--- What to produce ---
Print the records again, character for character.

--- Stored data ---
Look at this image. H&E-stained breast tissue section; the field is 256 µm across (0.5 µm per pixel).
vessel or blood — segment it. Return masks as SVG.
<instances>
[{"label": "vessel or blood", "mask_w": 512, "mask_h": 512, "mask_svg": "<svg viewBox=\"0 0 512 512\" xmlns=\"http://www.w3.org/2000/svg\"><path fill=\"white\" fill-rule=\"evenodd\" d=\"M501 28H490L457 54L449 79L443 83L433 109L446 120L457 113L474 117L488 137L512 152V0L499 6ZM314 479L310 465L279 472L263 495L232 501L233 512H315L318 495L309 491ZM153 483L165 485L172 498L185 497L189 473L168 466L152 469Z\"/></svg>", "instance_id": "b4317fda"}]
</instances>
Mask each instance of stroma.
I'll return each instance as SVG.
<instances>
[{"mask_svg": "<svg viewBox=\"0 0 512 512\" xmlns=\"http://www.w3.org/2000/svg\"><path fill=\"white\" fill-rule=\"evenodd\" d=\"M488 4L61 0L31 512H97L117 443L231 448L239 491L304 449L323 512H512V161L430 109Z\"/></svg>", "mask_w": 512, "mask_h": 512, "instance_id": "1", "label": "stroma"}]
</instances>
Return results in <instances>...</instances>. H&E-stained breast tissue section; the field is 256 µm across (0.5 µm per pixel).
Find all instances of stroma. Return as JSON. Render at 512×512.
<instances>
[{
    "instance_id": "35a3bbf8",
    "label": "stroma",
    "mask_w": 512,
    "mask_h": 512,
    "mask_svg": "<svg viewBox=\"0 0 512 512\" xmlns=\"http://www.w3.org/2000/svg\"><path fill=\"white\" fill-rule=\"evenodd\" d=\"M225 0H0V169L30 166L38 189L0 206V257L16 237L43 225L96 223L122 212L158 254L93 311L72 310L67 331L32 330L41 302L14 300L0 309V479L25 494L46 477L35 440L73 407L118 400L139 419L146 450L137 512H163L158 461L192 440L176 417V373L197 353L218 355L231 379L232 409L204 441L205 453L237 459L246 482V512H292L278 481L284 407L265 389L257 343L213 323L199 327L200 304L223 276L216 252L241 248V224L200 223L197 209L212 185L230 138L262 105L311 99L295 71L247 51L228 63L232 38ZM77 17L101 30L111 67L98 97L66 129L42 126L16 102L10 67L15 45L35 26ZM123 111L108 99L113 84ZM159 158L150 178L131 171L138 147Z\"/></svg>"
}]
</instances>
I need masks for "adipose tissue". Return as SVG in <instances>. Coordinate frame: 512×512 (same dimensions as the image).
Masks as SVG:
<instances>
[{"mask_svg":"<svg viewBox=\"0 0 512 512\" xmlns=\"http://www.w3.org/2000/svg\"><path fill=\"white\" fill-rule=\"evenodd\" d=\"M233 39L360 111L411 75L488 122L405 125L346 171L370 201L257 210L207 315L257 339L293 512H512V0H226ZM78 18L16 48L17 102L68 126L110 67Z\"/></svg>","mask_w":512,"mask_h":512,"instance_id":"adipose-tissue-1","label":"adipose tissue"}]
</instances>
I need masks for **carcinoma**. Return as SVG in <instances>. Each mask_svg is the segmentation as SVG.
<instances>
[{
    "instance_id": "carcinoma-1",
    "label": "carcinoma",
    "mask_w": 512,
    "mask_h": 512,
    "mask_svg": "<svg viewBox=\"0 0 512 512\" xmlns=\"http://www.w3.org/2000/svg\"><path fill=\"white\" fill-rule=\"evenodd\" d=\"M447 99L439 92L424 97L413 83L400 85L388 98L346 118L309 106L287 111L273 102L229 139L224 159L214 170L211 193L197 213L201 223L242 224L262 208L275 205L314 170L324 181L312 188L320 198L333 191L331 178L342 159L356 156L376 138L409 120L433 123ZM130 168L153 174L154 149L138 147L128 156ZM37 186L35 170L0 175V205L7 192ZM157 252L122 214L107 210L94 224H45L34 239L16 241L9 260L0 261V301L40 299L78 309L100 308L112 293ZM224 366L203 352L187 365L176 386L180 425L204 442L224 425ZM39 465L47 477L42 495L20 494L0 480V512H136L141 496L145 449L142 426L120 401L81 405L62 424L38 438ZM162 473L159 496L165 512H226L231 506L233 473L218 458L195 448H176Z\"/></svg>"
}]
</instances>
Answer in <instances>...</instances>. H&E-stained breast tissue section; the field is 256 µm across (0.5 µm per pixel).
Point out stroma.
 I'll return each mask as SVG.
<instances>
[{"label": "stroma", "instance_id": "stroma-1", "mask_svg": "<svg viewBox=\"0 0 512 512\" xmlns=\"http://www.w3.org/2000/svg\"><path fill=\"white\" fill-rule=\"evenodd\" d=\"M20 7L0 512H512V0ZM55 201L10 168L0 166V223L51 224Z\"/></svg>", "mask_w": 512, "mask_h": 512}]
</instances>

--- Reply to the exercise ---
Look at this image. H&E-stained breast tissue section; the field is 256 µm across (0.5 µm per pixel).
vessel or blood — segment it. Return masks as SVG.
<instances>
[{"label": "vessel or blood", "mask_w": 512, "mask_h": 512, "mask_svg": "<svg viewBox=\"0 0 512 512\" xmlns=\"http://www.w3.org/2000/svg\"><path fill=\"white\" fill-rule=\"evenodd\" d=\"M501 28H490L457 54L449 79L443 83L433 109L446 120L457 113L474 117L488 137L512 152V0L499 6ZM314 479L310 465L279 472L263 495L232 501L233 512H315L318 495L309 491ZM153 483L165 485L172 498L185 497L189 473L168 466L152 469Z\"/></svg>", "instance_id": "b4317fda"}]
</instances>
Mask each instance of stroma.
I'll return each instance as SVG.
<instances>
[{"mask_svg": "<svg viewBox=\"0 0 512 512\" xmlns=\"http://www.w3.org/2000/svg\"><path fill=\"white\" fill-rule=\"evenodd\" d=\"M488 4L61 0L31 512H97L117 443L231 448L239 491L304 449L323 512H512V161L430 109Z\"/></svg>", "mask_w": 512, "mask_h": 512, "instance_id": "1", "label": "stroma"}]
</instances>
Return results in <instances>...</instances>. H&E-stained breast tissue section; the field is 256 µm across (0.5 µm per pixel).
Find all instances of stroma. Return as JSON. Render at 512×512.
<instances>
[{
    "instance_id": "35a3bbf8",
    "label": "stroma",
    "mask_w": 512,
    "mask_h": 512,
    "mask_svg": "<svg viewBox=\"0 0 512 512\" xmlns=\"http://www.w3.org/2000/svg\"><path fill=\"white\" fill-rule=\"evenodd\" d=\"M225 0H0V169L30 166L38 189L0 206V257L16 237L43 225L96 223L122 212L158 254L93 311L72 310L67 331L32 330L41 302L14 300L0 309V479L25 494L46 477L35 440L73 407L118 400L139 419L146 450L137 512H163L158 461L192 440L176 417V373L197 353L218 355L231 379L232 409L204 441L205 453L237 459L246 482V512H292L278 481L284 407L265 389L257 343L213 323L199 327L200 304L223 276L216 252L241 248V224L200 223L197 209L212 185L230 138L262 105L311 99L295 71L247 51L228 63L232 38ZM77 17L101 30L111 67L98 97L66 129L42 126L16 102L10 67L15 45L35 26ZM123 111L108 99L113 84ZM159 158L150 178L131 171L138 147Z\"/></svg>"
}]
</instances>
I need masks for "adipose tissue". Return as SVG in <instances>. Coordinate frame: 512×512 (same dimensions as the image).
Masks as SVG:
<instances>
[{"mask_svg":"<svg viewBox=\"0 0 512 512\" xmlns=\"http://www.w3.org/2000/svg\"><path fill=\"white\" fill-rule=\"evenodd\" d=\"M233 39L360 111L411 75L488 122L405 125L346 171L370 201L257 210L207 315L257 339L293 512H512V0H226ZM78 18L16 48L17 102L68 126L110 67Z\"/></svg>","mask_w":512,"mask_h":512,"instance_id":"adipose-tissue-1","label":"adipose tissue"}]
</instances>
I need masks for **carcinoma**. Return as SVG in <instances>. Each mask_svg is the segmentation as SVG.
<instances>
[{
    "instance_id": "carcinoma-1",
    "label": "carcinoma",
    "mask_w": 512,
    "mask_h": 512,
    "mask_svg": "<svg viewBox=\"0 0 512 512\" xmlns=\"http://www.w3.org/2000/svg\"><path fill=\"white\" fill-rule=\"evenodd\" d=\"M447 99L439 92L424 97L413 83L400 85L388 98L346 118L309 106L287 111L273 102L229 139L224 159L214 170L211 193L197 213L201 223L242 224L262 208L275 205L314 170L324 181L312 188L320 198L333 191L331 178L342 159L356 156L376 138L409 120L433 123ZM130 168L153 174L154 149L138 147L128 156ZM37 186L35 170L0 175V205L7 192ZM157 252L122 214L107 210L94 224H45L34 239L16 241L9 260L0 261V301L40 299L78 309L100 308L112 293ZM224 366L203 352L187 365L176 386L180 425L204 442L224 425ZM39 465L47 477L42 495L20 494L0 480V512H136L141 496L145 449L142 426L120 401L81 405L62 424L38 438ZM162 473L159 496L165 512H226L231 506L233 473L218 458L195 448H176Z\"/></svg>"
}]
</instances>
Answer in <instances>...</instances>. H&E-stained breast tissue section; the field is 256 µm across (0.5 µm per pixel).
Point out stroma.
 I'll return each mask as SVG.
<instances>
[{"label": "stroma", "instance_id": "stroma-1", "mask_svg": "<svg viewBox=\"0 0 512 512\" xmlns=\"http://www.w3.org/2000/svg\"><path fill=\"white\" fill-rule=\"evenodd\" d=\"M20 7L0 512H512V0ZM55 201L10 168L0 166V223L51 224Z\"/></svg>", "mask_w": 512, "mask_h": 512}]
</instances>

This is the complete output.